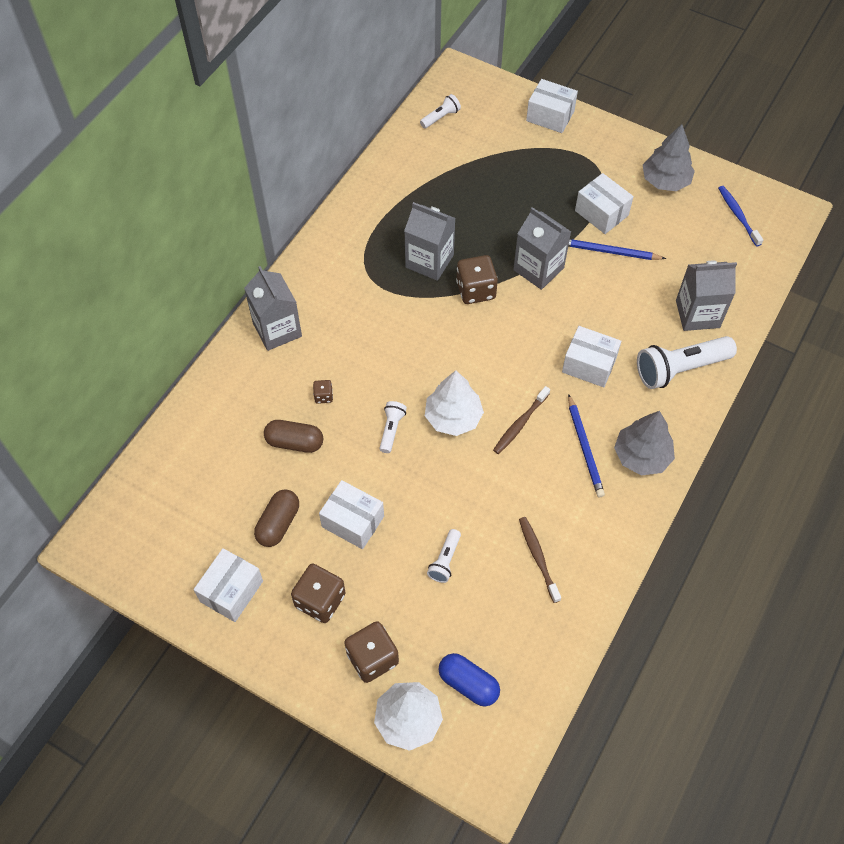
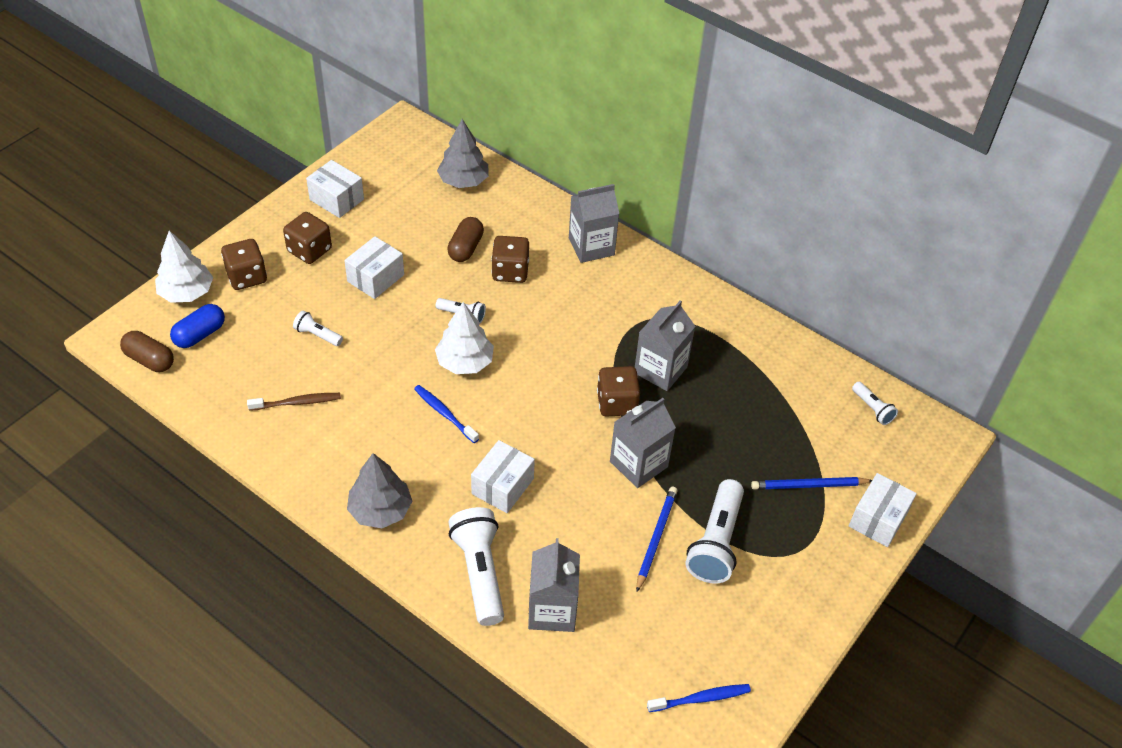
camera: 95 degrees right, 10 degrees down
(278, 523) = (388, 231): brown capsule -> brown capsule (150, 360)
(323, 396) = (510, 271): brown dice -> brown dice, size x2.03
(520, 424) = (444, 413): brown toothbrush -> blue toothbrush
(585, 448) = (403, 462): blue pencil -> blue pencil (809, 485)
(601, 213) = (716, 542): white box -> white flashlight
(665, 181) = (764, 625): grey tree -> grey tree (463, 181)

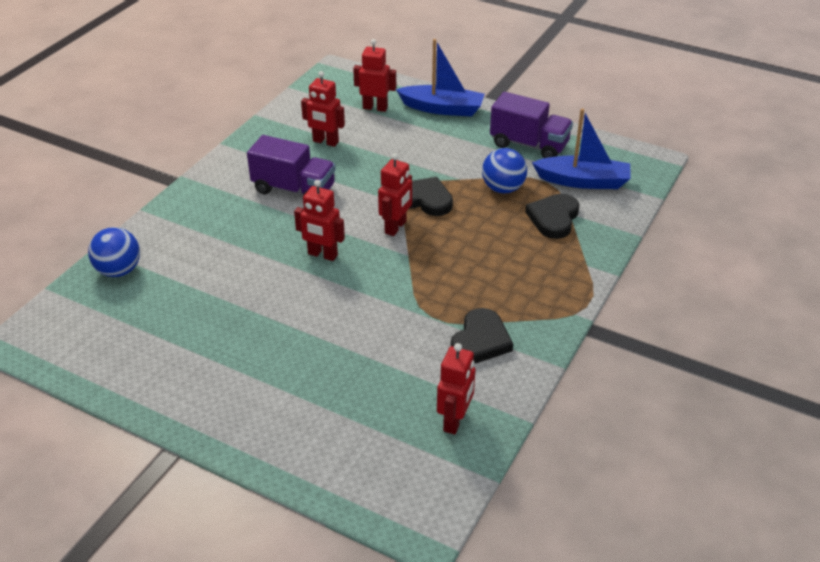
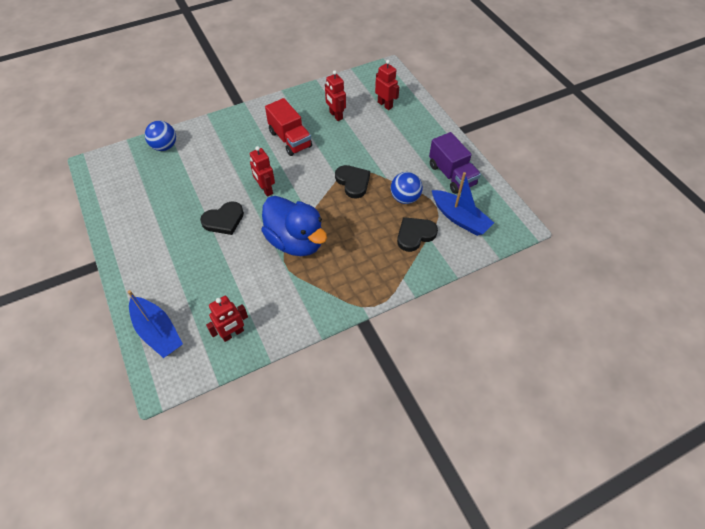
camera: 35 degrees right, 15 degrees up
(294, 189) = (290, 139): purple truck -> red truck
(396, 227) = (319, 192): red robot -> none
(423, 289) = (296, 241): none -> blue duck
(442, 109) = (424, 123): blue boat -> blue boat (158, 332)
(480, 340) = (293, 292): black heart -> black heart (224, 220)

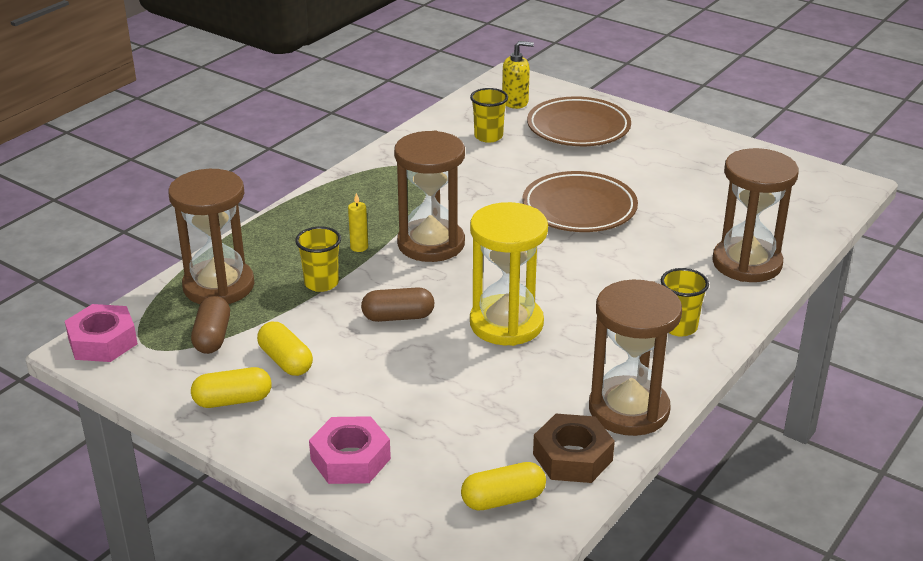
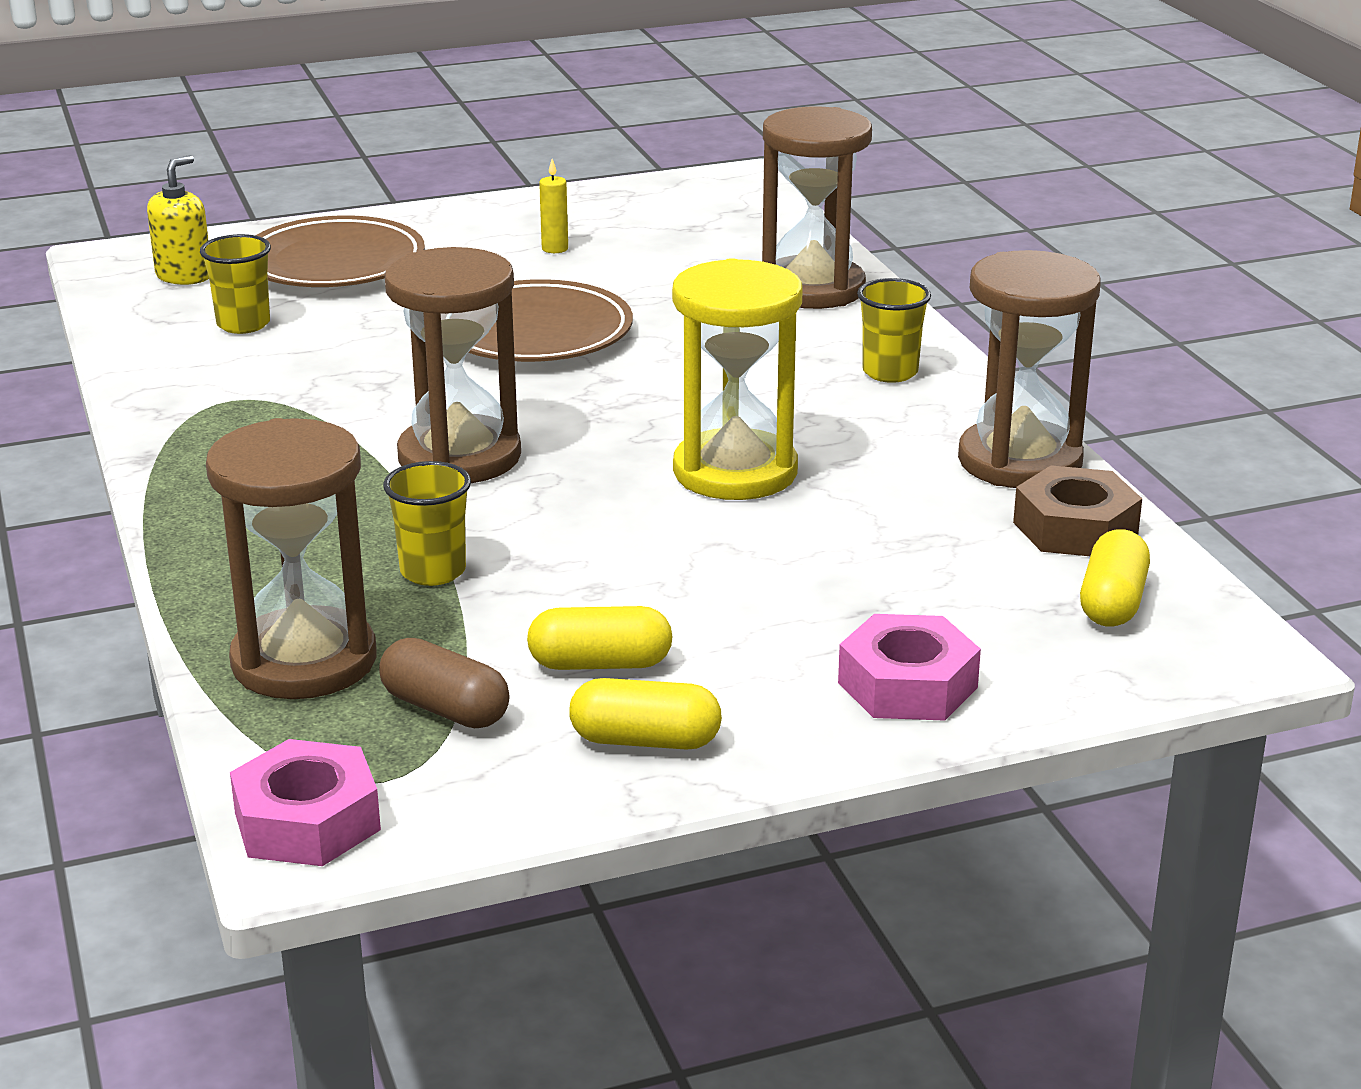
camera: 55 degrees left, 5 degrees down
(233, 400) = (645, 740): yellow capsule -> yellow capsule turned 75 degrees clockwise
(359, 247) = (381, 511): yellow candle -> yellow candle (555, 249)
(398, 317) = (610, 541): brown capsule -> none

WHAT YOU ARE ASKED TO DO: Please copy out every line of the preceding listing that carries "right".

FINISHED EXERCISE:
camera: 95 degrees right, 10 degrees down
camera: 35 degrees right, 15 degrees up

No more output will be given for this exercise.